[Extracted data entries]
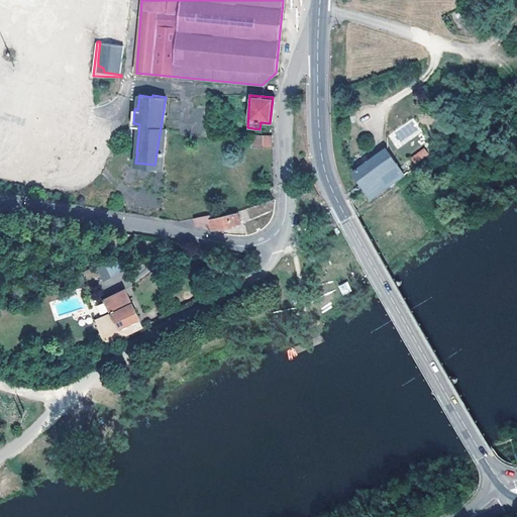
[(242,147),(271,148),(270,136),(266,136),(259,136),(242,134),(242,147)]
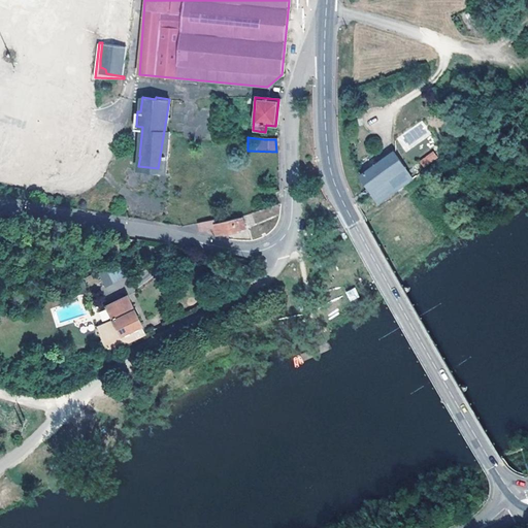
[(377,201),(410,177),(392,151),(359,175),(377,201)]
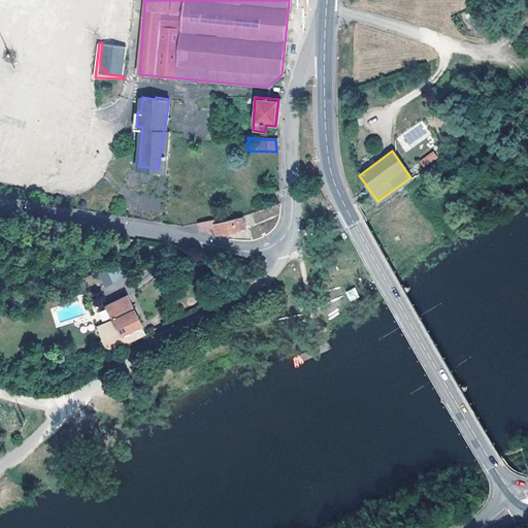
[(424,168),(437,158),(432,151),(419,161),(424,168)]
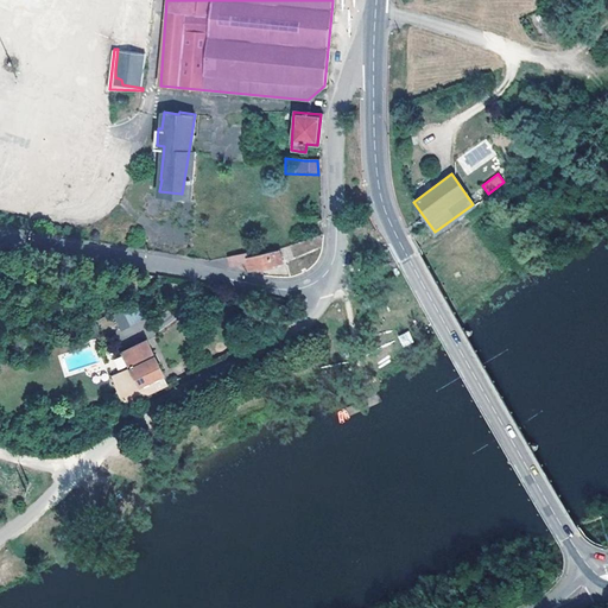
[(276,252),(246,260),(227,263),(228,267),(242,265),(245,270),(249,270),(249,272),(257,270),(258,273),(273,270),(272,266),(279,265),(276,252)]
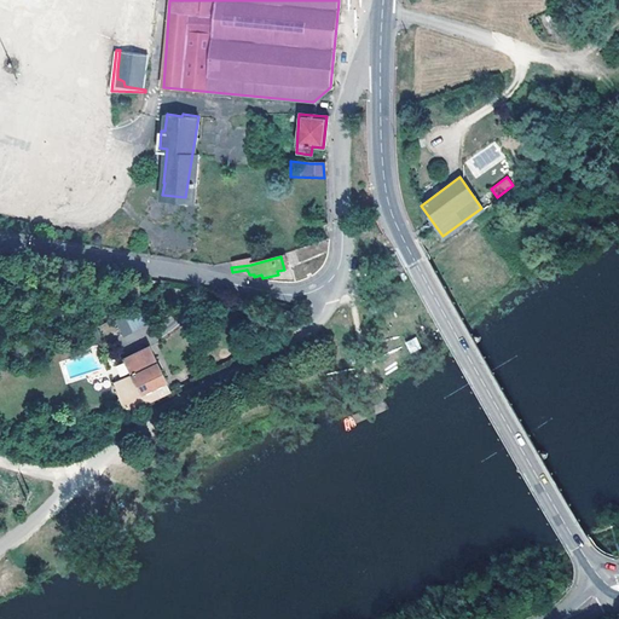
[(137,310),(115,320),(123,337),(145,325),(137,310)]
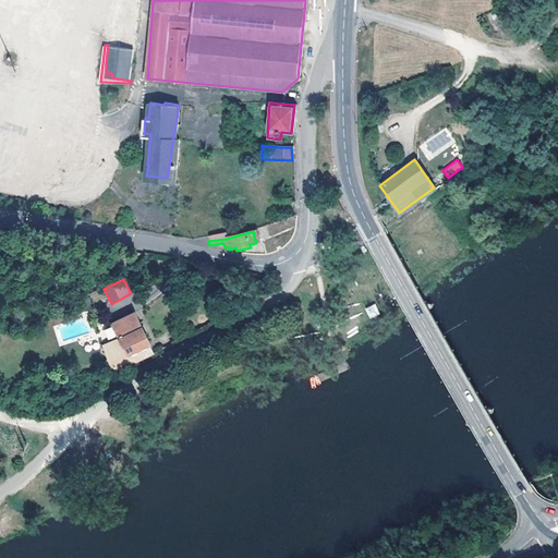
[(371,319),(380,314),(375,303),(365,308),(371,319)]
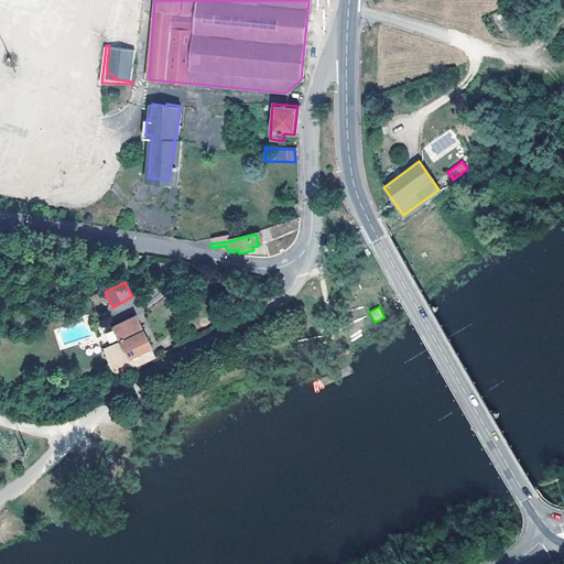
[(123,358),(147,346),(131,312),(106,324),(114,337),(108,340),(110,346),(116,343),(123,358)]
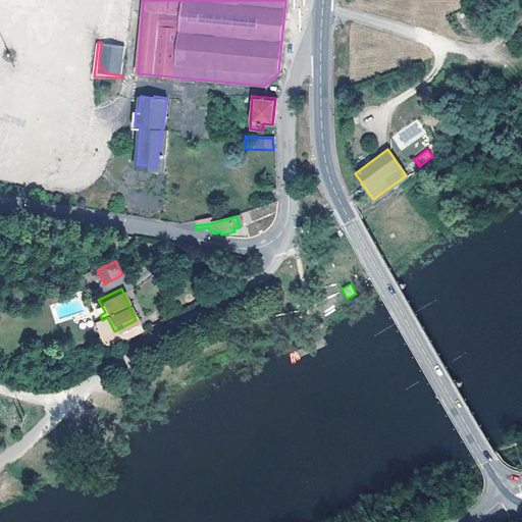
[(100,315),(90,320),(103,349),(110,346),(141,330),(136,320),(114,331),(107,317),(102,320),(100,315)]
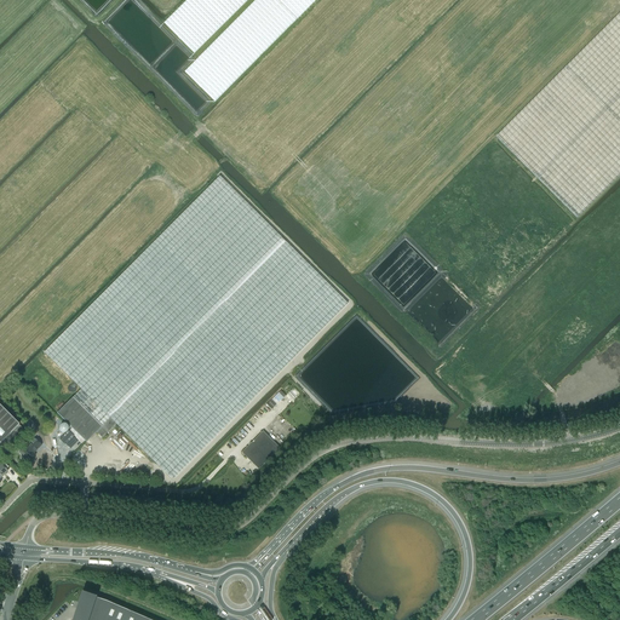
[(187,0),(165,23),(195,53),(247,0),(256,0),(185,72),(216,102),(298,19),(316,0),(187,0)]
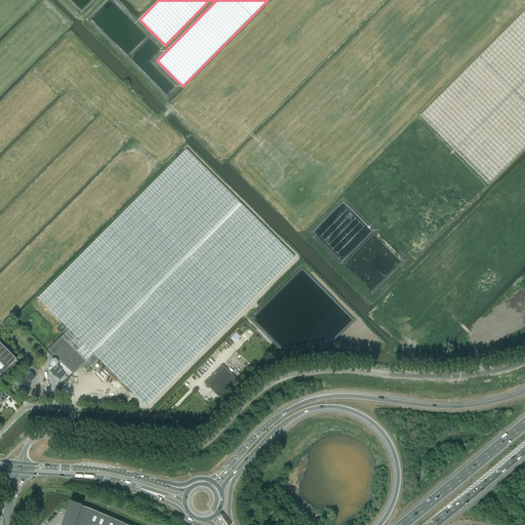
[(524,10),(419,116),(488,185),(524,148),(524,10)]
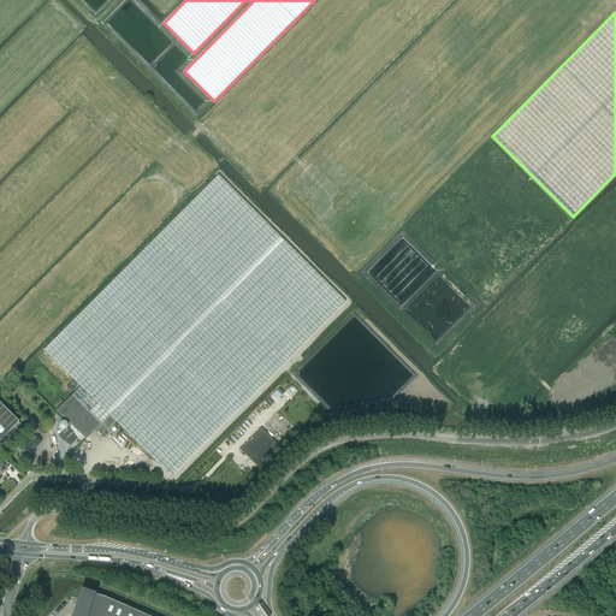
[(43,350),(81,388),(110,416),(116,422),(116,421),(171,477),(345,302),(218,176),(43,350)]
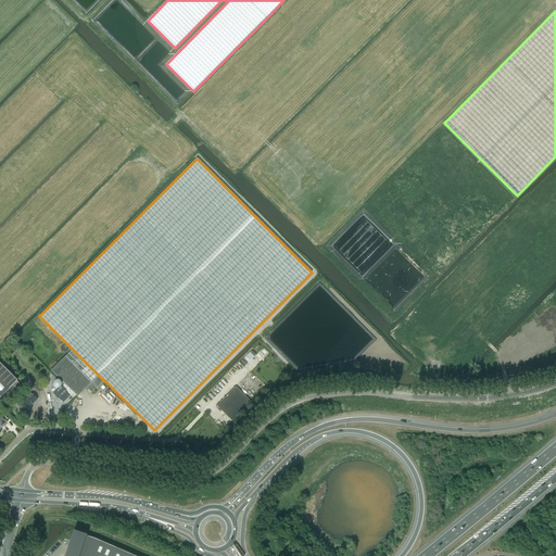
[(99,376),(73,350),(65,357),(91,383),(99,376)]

==

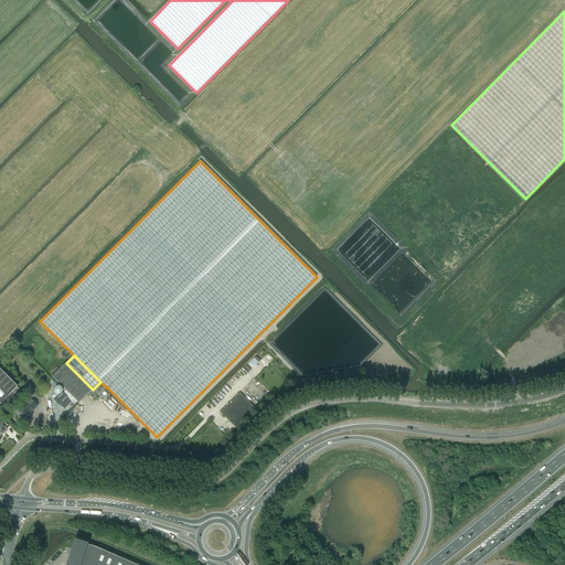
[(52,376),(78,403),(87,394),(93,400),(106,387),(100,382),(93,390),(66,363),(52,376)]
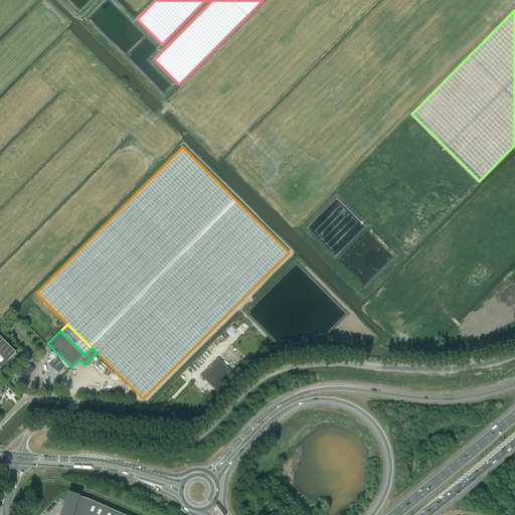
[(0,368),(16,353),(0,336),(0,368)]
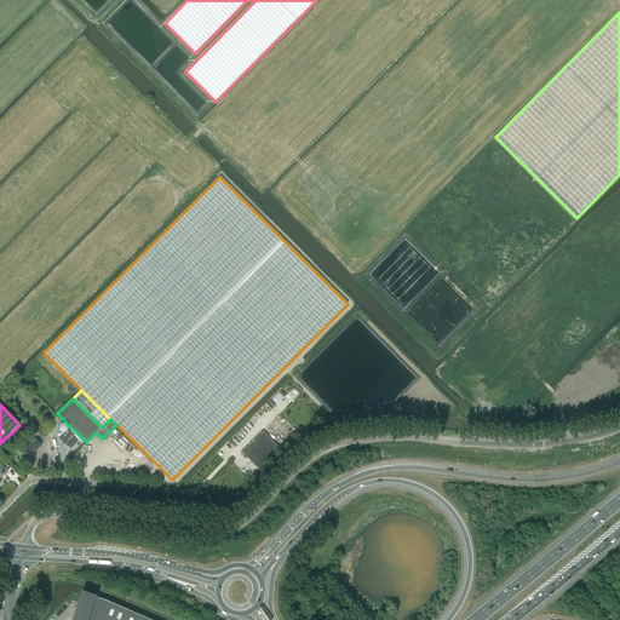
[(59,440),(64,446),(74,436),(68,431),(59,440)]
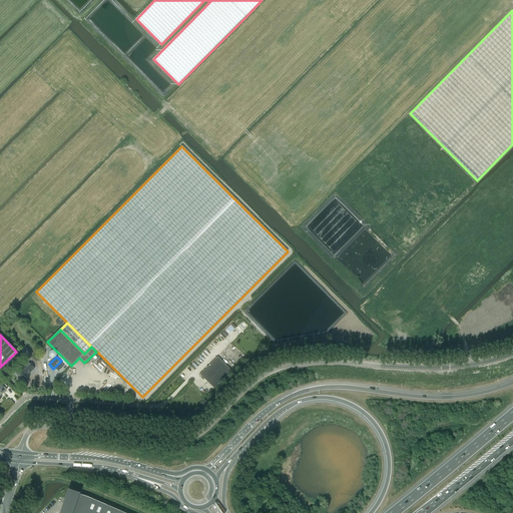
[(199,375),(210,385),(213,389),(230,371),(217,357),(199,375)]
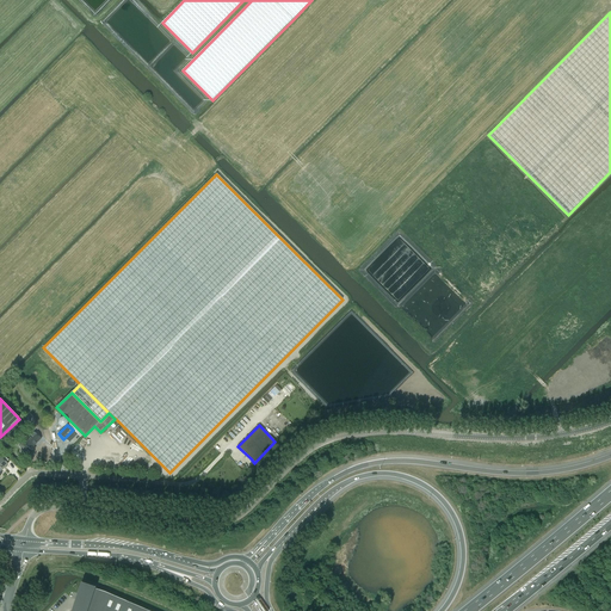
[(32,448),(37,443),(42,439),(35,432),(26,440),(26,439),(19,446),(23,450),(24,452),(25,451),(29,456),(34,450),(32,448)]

* [YOUR GOAL]: Set down word for word the lines above from the one with "[(371,319),(380,314),(375,303),(365,308),(371,319)]" up to and including the one with "[(99,376),(73,350),(65,357),(91,383),(99,376)]". Omit every picture.

* [OUTPUT OF THE EXERCISE]:
[(371,319),(380,314),(375,303),(365,308),(371,319)]
[(123,358),(147,346),(131,312),(106,324),(114,337),(108,340),(110,346),(116,343),(123,358)]
[(100,315),(90,320),(103,349),(110,346),(141,330),(136,320),(114,331),(107,317),(102,320),(100,315)]
[(187,0),(165,23),(195,53),(247,0),(256,0),(185,72),(216,102),(298,19),(316,0),(187,0)]
[(524,10),(419,116),(488,185),(524,148),(524,10)]
[(43,350),(81,388),(110,416),(116,422),(116,421),(171,477),(345,302),(218,176),(43,350)]
[(99,376),(73,350),(65,357),(91,383),(99,376)]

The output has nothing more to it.